**Instructions for the task:** Only the images are to be dropped; the records themselves must be repeated exactly.

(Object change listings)
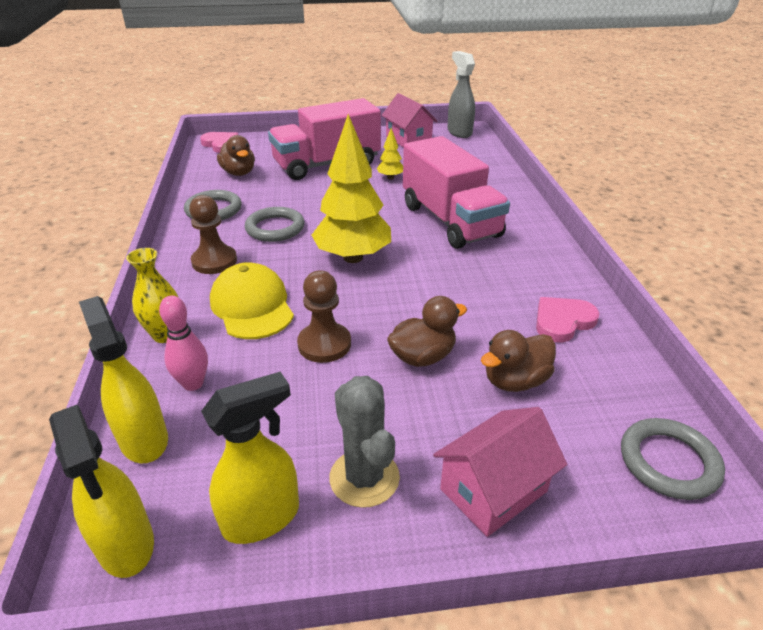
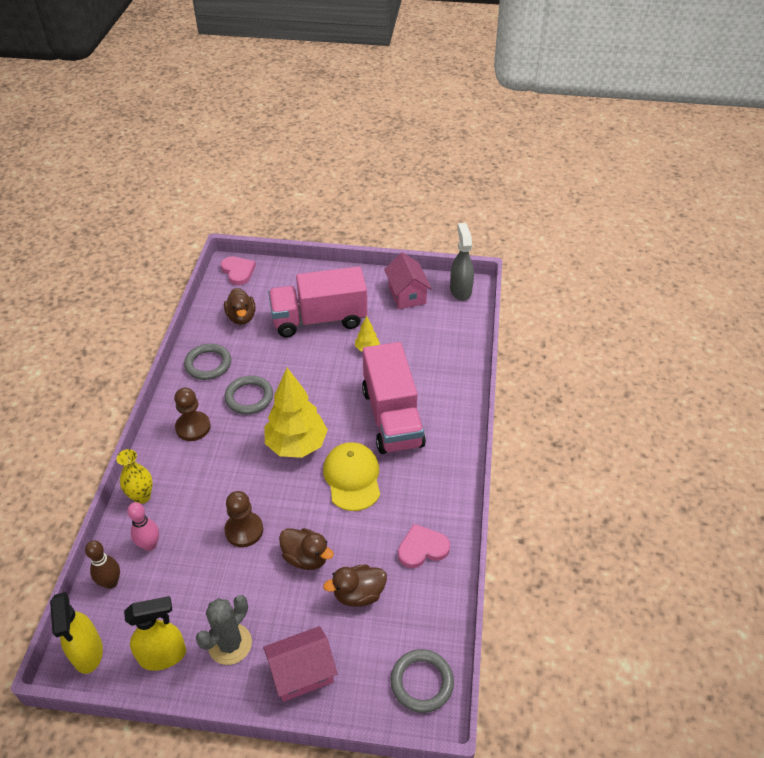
camera: 15 degrees right, 10 degrees up
yellow spray bottle [79,296,168,463] -> brown bowling pin [85,540,120,589]
yellow cap [210,262,294,339] -> yellow cap moved to [323,442,380,511]
grey cactus [329,376,400,508] -> grey cactus turned 45 degrees clockwise [196,595,252,665]
brown duck [387,296,467,367] -> brown duck turned 45 degrees clockwise [279,528,334,570]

**Solution for this task:**
camera: 15 degrees right, 10 degrees up
yellow spray bottle [79,296,168,463] -> brown bowling pin [85,540,120,589]
yellow cap [210,262,294,339] -> yellow cap moved to [323,442,380,511]
grey cactus [329,376,400,508] -> grey cactus turned 45 degrees clockwise [196,595,252,665]
brown duck [387,296,467,367] -> brown duck turned 45 degrees clockwise [279,528,334,570]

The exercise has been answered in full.